____ Supplied information

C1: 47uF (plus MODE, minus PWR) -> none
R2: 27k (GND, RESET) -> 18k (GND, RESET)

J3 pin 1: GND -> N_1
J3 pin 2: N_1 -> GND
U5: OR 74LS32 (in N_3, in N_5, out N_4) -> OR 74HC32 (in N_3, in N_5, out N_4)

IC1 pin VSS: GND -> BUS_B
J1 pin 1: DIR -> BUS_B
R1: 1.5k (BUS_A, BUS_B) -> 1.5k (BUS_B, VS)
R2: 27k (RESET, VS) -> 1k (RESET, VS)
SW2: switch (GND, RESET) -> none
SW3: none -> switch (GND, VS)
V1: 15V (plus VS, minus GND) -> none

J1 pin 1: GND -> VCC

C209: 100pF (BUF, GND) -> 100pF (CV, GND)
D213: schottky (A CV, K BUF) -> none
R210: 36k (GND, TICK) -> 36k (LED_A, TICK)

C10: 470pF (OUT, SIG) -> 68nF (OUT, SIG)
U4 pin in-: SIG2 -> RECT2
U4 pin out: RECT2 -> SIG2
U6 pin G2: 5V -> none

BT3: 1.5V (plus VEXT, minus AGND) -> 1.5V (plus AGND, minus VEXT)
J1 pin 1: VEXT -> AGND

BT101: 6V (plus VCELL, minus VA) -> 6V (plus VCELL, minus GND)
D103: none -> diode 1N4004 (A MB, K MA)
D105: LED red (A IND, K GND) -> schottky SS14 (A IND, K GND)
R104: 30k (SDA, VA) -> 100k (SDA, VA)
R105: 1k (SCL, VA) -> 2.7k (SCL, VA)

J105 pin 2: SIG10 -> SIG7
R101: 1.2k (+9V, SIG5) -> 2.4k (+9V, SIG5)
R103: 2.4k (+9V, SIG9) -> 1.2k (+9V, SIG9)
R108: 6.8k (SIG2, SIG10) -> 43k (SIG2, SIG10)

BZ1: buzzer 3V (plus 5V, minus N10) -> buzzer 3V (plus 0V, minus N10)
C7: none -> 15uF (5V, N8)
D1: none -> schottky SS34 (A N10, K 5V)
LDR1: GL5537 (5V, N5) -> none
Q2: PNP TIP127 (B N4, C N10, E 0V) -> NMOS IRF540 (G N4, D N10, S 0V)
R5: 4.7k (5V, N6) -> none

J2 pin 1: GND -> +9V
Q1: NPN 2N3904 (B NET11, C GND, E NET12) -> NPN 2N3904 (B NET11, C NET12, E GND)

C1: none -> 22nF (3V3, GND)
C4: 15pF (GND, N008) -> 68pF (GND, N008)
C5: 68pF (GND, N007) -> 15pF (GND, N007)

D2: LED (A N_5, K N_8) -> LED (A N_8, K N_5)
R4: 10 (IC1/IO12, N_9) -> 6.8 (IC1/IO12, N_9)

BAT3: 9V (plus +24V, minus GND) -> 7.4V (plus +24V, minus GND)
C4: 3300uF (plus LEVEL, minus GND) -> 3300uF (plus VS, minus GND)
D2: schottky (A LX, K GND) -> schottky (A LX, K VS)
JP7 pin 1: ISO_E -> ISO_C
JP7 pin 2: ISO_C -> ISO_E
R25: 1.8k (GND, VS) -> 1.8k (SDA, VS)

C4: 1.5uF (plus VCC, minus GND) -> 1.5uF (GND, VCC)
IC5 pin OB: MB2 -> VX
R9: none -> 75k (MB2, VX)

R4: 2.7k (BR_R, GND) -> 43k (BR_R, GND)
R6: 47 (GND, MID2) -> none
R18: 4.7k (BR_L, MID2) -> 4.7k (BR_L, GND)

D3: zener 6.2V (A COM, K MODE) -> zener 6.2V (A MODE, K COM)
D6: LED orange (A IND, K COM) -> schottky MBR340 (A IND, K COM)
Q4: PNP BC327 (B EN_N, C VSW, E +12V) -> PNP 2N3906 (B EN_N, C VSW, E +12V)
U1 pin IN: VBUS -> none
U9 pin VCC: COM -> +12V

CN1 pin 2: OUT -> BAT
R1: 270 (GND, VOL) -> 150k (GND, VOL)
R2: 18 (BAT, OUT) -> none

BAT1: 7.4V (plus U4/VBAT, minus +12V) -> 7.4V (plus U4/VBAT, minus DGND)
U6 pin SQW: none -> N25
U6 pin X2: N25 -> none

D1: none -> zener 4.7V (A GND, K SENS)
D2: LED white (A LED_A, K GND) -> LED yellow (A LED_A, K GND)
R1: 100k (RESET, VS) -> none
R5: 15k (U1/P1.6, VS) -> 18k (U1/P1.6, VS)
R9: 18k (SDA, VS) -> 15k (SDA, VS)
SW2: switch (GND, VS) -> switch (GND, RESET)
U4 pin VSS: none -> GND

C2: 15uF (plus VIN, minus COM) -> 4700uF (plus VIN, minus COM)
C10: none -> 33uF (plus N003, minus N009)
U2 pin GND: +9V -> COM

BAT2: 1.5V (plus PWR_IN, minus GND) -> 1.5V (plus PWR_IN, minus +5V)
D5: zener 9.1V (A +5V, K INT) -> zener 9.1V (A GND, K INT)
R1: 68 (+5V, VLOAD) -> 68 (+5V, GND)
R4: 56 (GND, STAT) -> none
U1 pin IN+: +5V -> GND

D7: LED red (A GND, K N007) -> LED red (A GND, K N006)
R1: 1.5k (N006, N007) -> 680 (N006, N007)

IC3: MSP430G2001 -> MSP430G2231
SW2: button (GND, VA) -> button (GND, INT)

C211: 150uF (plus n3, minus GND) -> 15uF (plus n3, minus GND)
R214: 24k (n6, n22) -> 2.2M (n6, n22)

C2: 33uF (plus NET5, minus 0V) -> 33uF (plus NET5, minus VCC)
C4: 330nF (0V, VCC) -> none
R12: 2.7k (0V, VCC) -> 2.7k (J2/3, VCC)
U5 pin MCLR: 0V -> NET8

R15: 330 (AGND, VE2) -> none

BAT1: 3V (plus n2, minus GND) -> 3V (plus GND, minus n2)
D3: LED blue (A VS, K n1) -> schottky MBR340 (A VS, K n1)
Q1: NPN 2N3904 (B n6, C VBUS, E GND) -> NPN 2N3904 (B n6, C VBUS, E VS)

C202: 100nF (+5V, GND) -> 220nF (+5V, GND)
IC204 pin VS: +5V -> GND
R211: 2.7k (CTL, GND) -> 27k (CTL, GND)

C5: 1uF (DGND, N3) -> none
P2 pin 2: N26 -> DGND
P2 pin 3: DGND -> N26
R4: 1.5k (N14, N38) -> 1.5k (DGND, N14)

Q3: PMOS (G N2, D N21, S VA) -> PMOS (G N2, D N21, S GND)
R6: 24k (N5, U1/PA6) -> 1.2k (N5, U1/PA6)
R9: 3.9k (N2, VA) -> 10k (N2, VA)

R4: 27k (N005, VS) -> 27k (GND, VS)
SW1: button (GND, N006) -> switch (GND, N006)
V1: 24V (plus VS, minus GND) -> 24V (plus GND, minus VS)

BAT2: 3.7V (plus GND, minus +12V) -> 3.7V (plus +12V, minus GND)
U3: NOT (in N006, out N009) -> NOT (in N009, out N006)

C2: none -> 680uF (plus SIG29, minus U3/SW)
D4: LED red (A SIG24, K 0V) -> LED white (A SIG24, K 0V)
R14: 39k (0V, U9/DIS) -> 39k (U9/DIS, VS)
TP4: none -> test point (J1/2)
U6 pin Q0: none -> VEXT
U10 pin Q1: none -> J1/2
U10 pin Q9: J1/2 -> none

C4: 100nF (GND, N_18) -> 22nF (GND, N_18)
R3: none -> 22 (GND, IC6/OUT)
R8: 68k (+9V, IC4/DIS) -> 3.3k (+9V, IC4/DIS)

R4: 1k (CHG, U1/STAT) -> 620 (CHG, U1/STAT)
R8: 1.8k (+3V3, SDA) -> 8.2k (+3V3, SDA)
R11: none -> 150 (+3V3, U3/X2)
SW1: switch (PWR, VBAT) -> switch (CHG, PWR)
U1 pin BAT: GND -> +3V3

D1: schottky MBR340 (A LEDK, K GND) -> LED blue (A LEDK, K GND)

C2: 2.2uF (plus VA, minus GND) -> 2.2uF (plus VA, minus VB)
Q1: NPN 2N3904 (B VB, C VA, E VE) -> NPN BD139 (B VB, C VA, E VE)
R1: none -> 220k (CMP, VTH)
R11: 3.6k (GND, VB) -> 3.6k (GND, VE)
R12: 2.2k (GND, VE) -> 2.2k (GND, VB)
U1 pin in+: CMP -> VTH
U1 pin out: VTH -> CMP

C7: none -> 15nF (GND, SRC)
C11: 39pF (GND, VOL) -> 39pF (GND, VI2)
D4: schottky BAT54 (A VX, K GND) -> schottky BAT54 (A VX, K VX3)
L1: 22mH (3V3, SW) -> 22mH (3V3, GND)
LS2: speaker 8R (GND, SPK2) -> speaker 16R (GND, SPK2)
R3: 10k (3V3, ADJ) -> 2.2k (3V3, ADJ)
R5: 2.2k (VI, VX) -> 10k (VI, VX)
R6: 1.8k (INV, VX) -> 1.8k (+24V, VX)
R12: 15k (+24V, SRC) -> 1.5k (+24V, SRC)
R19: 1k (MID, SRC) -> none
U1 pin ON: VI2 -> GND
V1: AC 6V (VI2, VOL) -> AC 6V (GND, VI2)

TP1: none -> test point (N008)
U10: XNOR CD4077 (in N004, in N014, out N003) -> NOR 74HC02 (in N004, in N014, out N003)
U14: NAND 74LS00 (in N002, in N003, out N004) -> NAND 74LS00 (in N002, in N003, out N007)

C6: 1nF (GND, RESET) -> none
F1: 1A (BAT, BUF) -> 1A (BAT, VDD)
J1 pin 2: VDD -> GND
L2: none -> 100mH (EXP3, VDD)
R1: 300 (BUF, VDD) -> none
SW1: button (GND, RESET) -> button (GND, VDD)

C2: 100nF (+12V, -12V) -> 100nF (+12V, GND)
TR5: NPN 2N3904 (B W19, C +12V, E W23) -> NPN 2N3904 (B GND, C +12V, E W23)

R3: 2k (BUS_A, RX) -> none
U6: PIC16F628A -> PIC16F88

________

[About this task] Scan the entries above for the line containing "U4 pin in-: SIG2 -> RECT2", and copy it and all lines after it exactly, down to and including the line containing "C4: 3300uF (plus".

[Problem solution]
U4 pin in-: SIG2 -> RECT2
U4 pin out: RECT2 -> SIG2
U6 pin G2: 5V -> none

BT3: 1.5V (plus VEXT, minus AGND) -> 1.5V (plus AGND, minus VEXT)
J1 pin 1: VEXT -> AGND

BT101: 6V (plus VCELL, minus VA) -> 6V (plus VCELL, minus GND)
D103: none -> diode 1N4004 (A MB, K MA)
D105: LED red (A IND, K GND) -> schottky SS14 (A IND, K GND)
R104: 30k (SDA, VA) -> 100k (SDA, VA)
R105: 1k (SCL, VA) -> 2.7k (SCL, VA)

J105 pin 2: SIG10 -> SIG7
R101: 1.2k (+9V, SIG5) -> 2.4k (+9V, SIG5)
R103: 2.4k (+9V, SIG9) -> 1.2k (+9V, SIG9)
R108: 6.8k (SIG2, SIG10) -> 43k (SIG2, SIG10)

BZ1: buzzer 3V (plus 5V, minus N10) -> buzzer 3V (plus 0V, minus N10)
C7: none -> 15uF (5V, N8)
D1: none -> schottky SS34 (A N10, K 5V)
LDR1: GL5537 (5V, N5) -> none
Q2: PNP TIP127 (B N4, C N10, E 0V) -> NMOS IRF540 (G N4, D N10, S 0V)
R5: 4.7k (5V, N6) -> none

J2 pin 1: GND -> +9V
Q1: NPN 2N3904 (B NET11, C GND, E NET12) -> NPN 2N3904 (B NET11, C NET12, E GND)

C1: none -> 22nF (3V3, GND)
C4: 15pF (GND, N008) -> 68pF (GND, N008)
C5: 68pF (GND, N007) -> 15pF (GND, N007)

D2: LED (A N_5, K N_8) -> LED (A N_8, K N_5)
R4: 10 (IC1/IO12, N_9) -> 6.8 (IC1/IO12, N_9)

BAT3: 9V (plus +24V, minus GND) -> 7.4V (plus +24V, minus GND)
C4: 3300uF (plus LEVEL, minus GND) -> 3300uF (plus VS, minus GND)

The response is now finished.